WHAT YOU WILL DO:
In the entries that follow, the line with "camera: 110 degrees right, 30 degrees down" opens the range and the line with "moved | getosix" closes it; repeat that range exactly, both lines included.
*** DATASET EXTRACT Section Begins ***
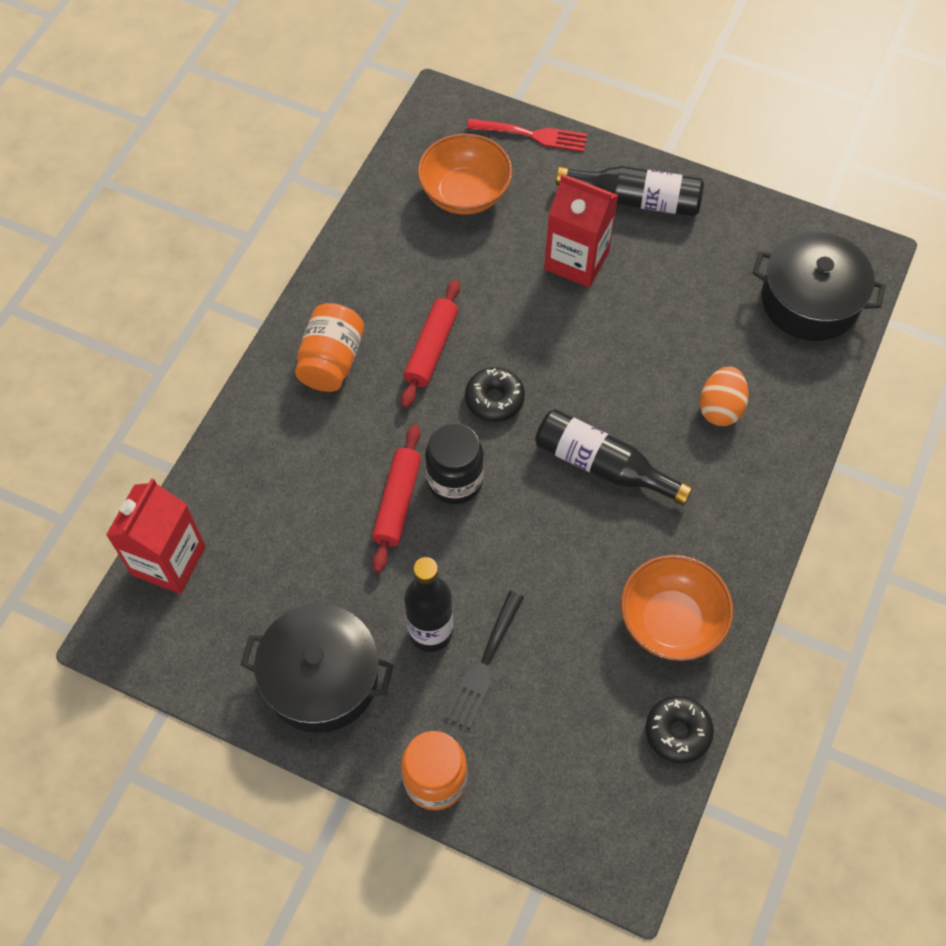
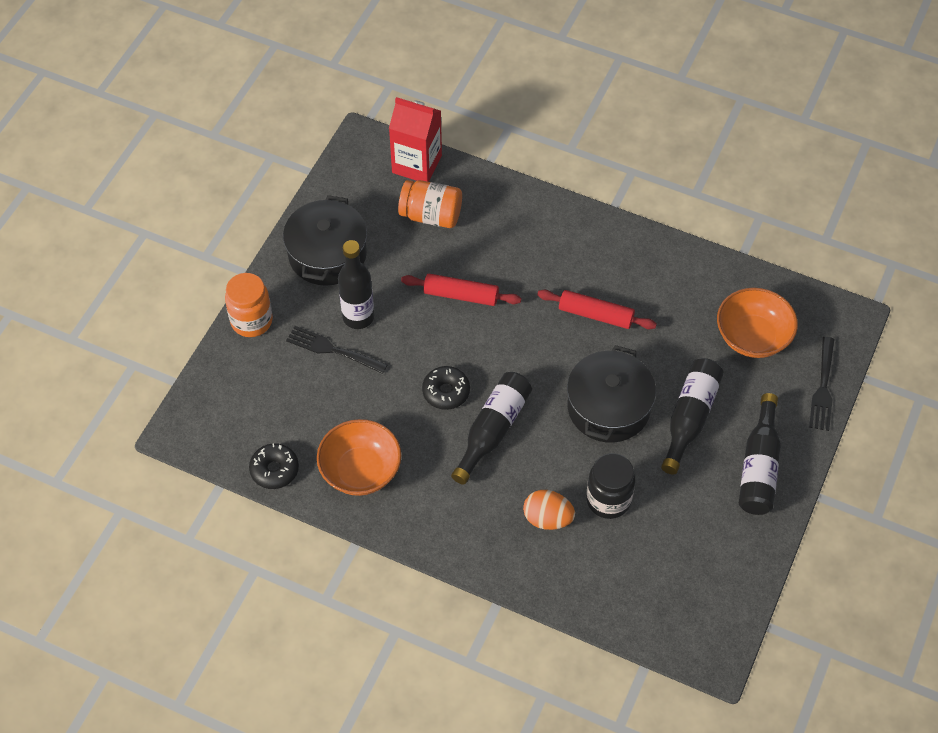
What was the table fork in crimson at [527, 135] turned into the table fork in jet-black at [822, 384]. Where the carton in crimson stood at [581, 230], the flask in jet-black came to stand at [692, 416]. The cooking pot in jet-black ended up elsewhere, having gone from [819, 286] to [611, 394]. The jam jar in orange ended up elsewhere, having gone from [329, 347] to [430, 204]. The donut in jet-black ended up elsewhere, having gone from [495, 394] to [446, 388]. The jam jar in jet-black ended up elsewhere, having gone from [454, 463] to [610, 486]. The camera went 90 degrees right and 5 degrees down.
*** DATASET EXTRACT Section Ends ***
*** DATASET EXTRACT Section Begins ***
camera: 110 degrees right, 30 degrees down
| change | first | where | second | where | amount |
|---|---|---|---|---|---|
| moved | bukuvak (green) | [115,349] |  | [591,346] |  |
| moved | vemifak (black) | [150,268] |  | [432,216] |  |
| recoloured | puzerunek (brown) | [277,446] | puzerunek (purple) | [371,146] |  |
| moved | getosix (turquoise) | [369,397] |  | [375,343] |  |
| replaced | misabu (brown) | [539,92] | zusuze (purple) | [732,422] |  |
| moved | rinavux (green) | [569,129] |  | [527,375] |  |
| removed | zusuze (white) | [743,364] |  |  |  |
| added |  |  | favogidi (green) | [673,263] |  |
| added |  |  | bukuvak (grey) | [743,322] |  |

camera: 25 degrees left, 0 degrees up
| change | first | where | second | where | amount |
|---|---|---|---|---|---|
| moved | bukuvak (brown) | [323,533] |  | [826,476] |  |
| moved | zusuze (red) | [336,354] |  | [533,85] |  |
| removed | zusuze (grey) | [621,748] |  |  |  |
*** DATASET EXTRACT Section Ends ***
SOLVED PROBLEM:
camera: 110 degrees right, 30 degrees down
| change | first | where | second | where | amount |
|---|---|---|---|---|---|
| moved | bukuvak (green) | [115,349] |  | [591,346] |  |
| moved | vemifak (black) | [150,268] |  | [432,216] |  |
| recoloured | puzerunek (brown) | [277,446] | puzerunek (purple) | [371,146] |  |
| moved | getosix (turquoise) | [369,397] |  | [375,343] |  |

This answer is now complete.